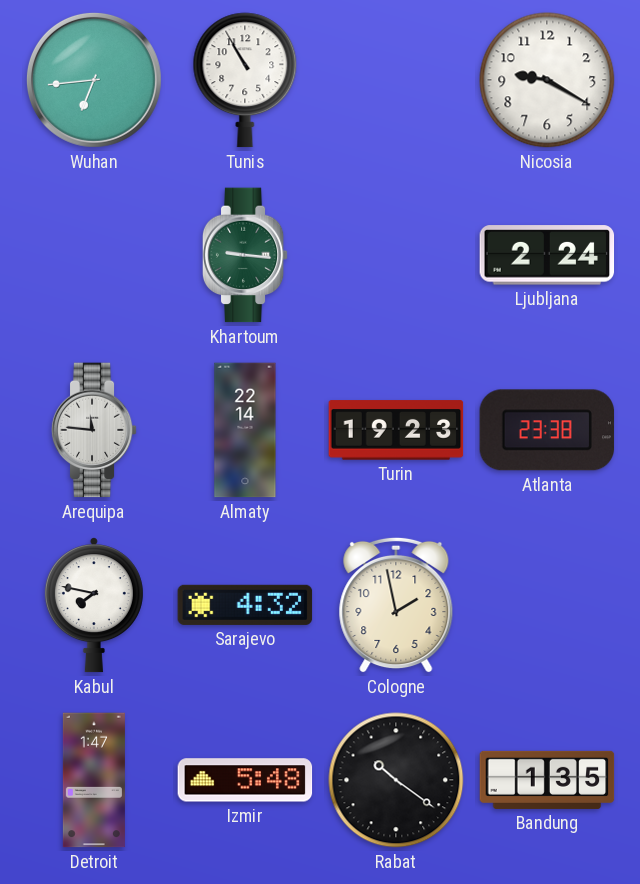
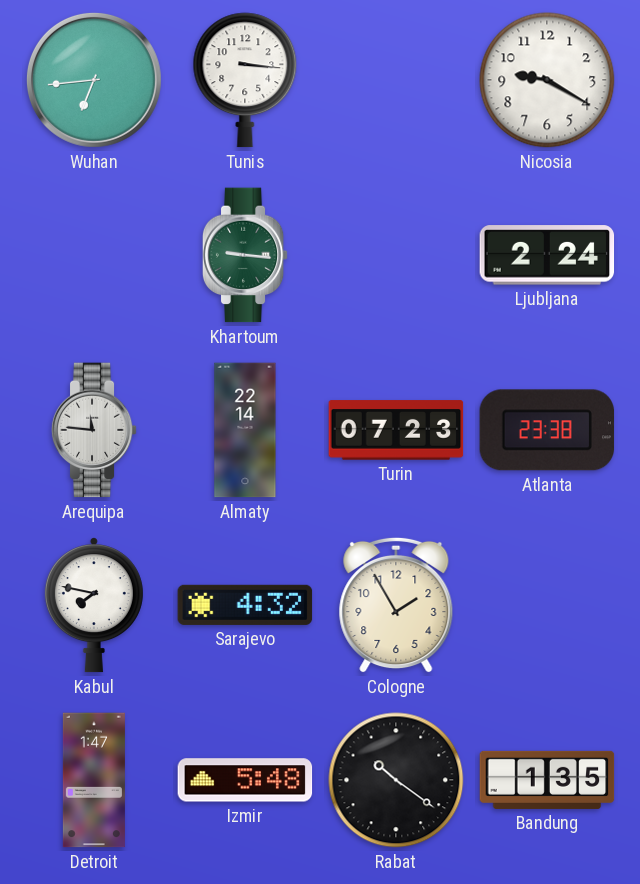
Tunis: 10:55 -> 3:16
Turin: 19:23 -> 07:23
Cologne: 1:58 -> 1:55
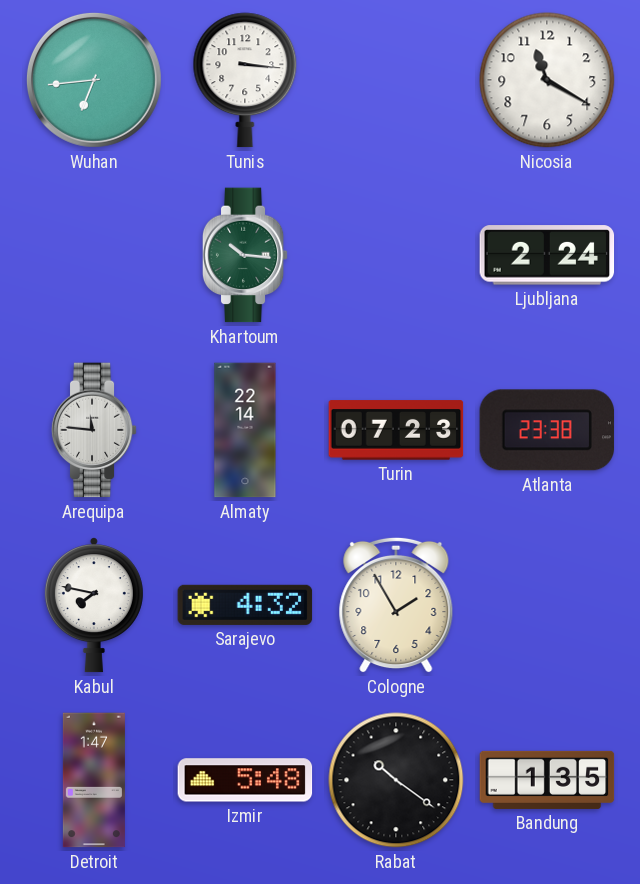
Nicosia: 9:20 -> 11:20
Khartoum: 9:16 -> 10:16
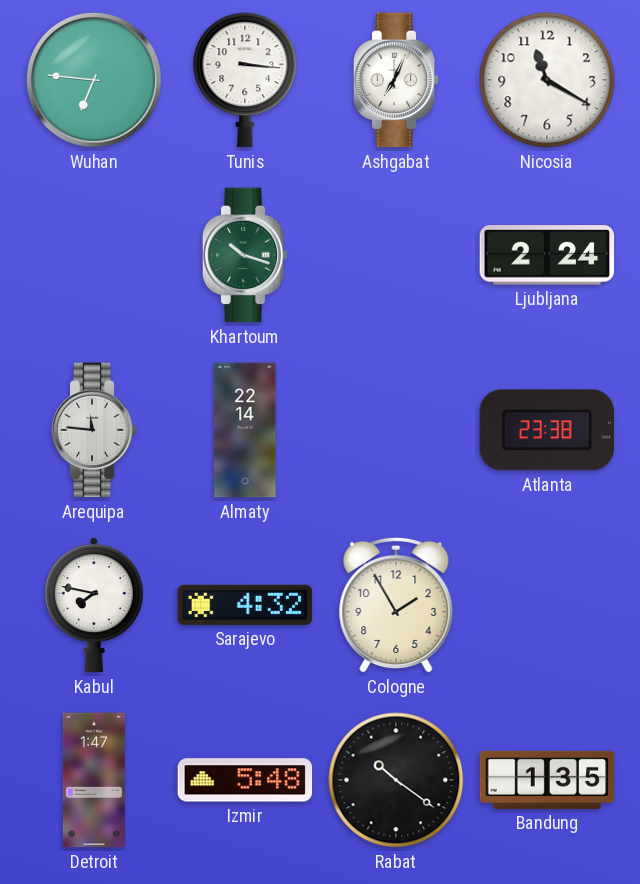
Wuhan: 6:44 -> 6:46
Ashgabat: none -> 7:04
Khartoum: 10:16 -> 10:18
Turin: 07:23 -> none
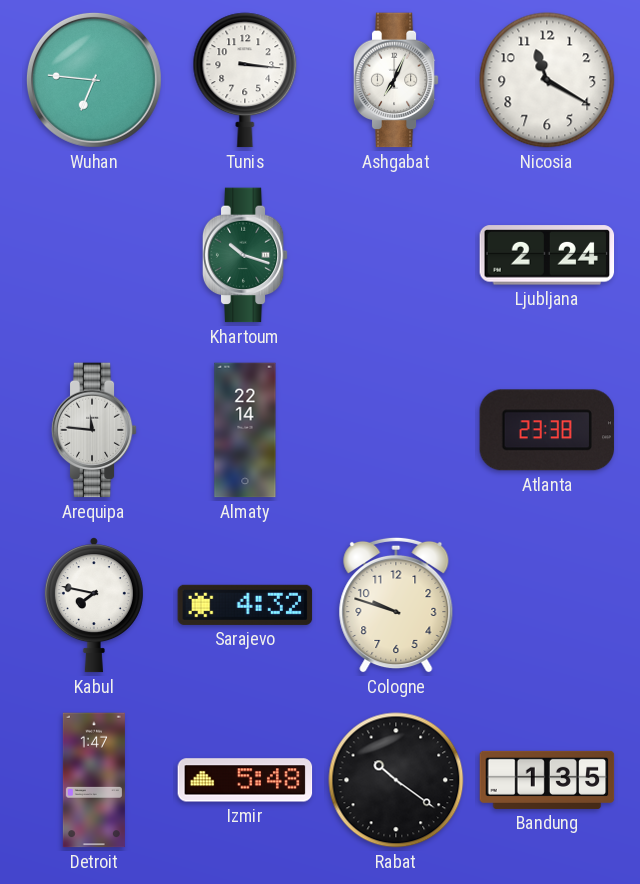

## What to work on
Copy out every line of this material word for word, in the same order, but omit the pictures.

## Solution for this exercise
Tunis: 10:55 -> 3:16
Turin: 19:23 -> 07:23
Cologne: 1:58 -> 1:55
Nicosia: 9:20 -> 11:20
Khartoum: 9:16 -> 10:16
Wuhan: 6:44 -> 6:46
Ashgabat: none -> 7:04
Khartoum: 10:16 -> 10:18
Turin: 07:23 -> none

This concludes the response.